SUPPLIED DATA:
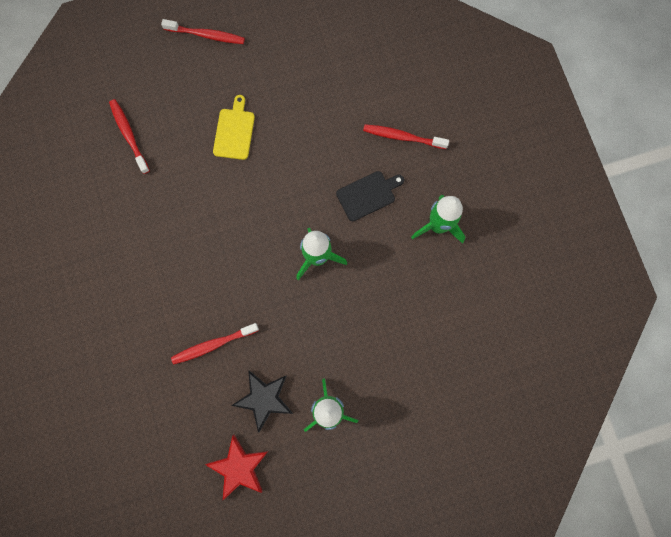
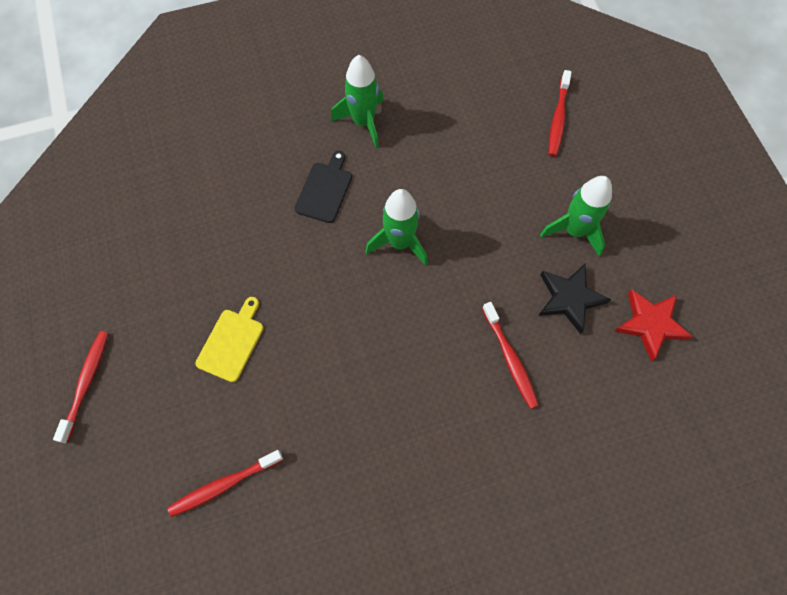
camera: 90 degrees left, 10 degrees down
(234, 131) = (232, 342): yellow cutting board -> yellow cutting board turned 105 degrees clockwise
(368, 195) = (324, 190): black cutting board -> black cutting board turned 45 degrees clockwise
(402, 137) = (256, 154): red toothbrush -> red toothbrush (558, 118)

ASSIGNED TASK:
Output all the material verbatim, skipping every image.

EXERCISE RESPONSE:
camera: 90 degrees left, 10 degrees down
(234, 131) = (232, 342): yellow cutting board -> yellow cutting board turned 105 degrees clockwise
(368, 195) = (324, 190): black cutting board -> black cutting board turned 45 degrees clockwise
(402, 137) = (256, 154): red toothbrush -> red toothbrush (558, 118)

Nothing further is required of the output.